Exercise description: Starting at the top line, return each entry word for word.

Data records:
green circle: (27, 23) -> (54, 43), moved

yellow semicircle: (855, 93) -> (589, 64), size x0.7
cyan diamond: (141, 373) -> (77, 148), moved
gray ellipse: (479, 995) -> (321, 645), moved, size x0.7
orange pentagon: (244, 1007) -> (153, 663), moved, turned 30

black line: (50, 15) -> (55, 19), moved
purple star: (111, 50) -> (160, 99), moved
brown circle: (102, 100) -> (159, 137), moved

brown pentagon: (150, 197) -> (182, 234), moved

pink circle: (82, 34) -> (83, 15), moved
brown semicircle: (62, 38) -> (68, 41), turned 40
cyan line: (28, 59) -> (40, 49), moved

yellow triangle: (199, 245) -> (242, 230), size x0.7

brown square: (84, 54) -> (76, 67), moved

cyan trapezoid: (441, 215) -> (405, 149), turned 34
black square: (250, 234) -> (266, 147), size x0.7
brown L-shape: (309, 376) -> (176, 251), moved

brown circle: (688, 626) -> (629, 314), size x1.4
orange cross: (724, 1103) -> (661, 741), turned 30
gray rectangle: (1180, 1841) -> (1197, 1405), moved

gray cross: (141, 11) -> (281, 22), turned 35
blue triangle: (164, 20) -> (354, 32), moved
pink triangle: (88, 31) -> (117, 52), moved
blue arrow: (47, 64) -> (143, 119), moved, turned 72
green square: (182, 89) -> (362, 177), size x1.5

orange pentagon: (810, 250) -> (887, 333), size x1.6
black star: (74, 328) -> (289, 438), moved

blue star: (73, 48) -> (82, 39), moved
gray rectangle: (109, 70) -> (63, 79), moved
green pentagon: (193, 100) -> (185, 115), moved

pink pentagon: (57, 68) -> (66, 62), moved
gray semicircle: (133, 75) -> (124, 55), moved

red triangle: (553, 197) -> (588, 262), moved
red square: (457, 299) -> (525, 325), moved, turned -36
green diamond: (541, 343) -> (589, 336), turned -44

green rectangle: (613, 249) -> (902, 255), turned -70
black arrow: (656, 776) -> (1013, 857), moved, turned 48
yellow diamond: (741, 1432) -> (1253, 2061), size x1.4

Written response:
green circle: (27, 23) -> (54, 43), moved

yellow semicircle: (855, 93) -> (589, 64), size x0.7
cyan diamond: (141, 373) -> (77, 148), moved
gray ellipse: (479, 995) -> (321, 645), moved, size x0.7
orange pentagon: (244, 1007) -> (153, 663), moved, turned 30

black line: (50, 15) -> (55, 19), moved
purple star: (111, 50) -> (160, 99), moved
brown circle: (102, 100) -> (159, 137), moved

brown pentagon: (150, 197) -> (182, 234), moved

pink circle: (82, 34) -> (83, 15), moved
brown semicircle: (62, 38) -> (68, 41), turned 40
cyan line: (28, 59) -> (40, 49), moved

yellow triangle: (199, 245) -> (242, 230), size x0.7

brown square: (84, 54) -> (76, 67), moved

cyan trapezoid: (441, 215) -> (405, 149), turned 34
black square: (250, 234) -> (266, 147), size x0.7
brown L-shape: (309, 376) -> (176, 251), moved

brown circle: (688, 626) -> (629, 314), size x1.4
orange cross: (724, 1103) -> (661, 741), turned 30
gray rectangle: (1180, 1841) -> (1197, 1405), moved

gray cross: (141, 11) -> (281, 22), turned 35
blue triangle: (164, 20) -> (354, 32), moved
pink triangle: (88, 31) -> (117, 52), moved
blue arrow: (47, 64) -> (143, 119), moved, turned 72
green square: (182, 89) -> (362, 177), size x1.5

orange pentagon: (810, 250) -> (887, 333), size x1.6
black star: (74, 328) -> (289, 438), moved

blue star: (73, 48) -> (82, 39), moved
gray rectangle: (109, 70) -> (63, 79), moved
green pentagon: (193, 100) -> (185, 115), moved

pink pentagon: (57, 68) -> (66, 62), moved
gray semicircle: (133, 75) -> (124, 55), moved

red triangle: (553, 197) -> (588, 262), moved
red square: (457, 299) -> (525, 325), moved, turned -36
green diamond: (541, 343) -> (589, 336), turned -44

green rectangle: (613, 249) -> (902, 255), turned -70
black arrow: (656, 776) -> (1013, 857), moved, turned 48
yellow diamond: (741, 1432) -> (1253, 2061), size x1.4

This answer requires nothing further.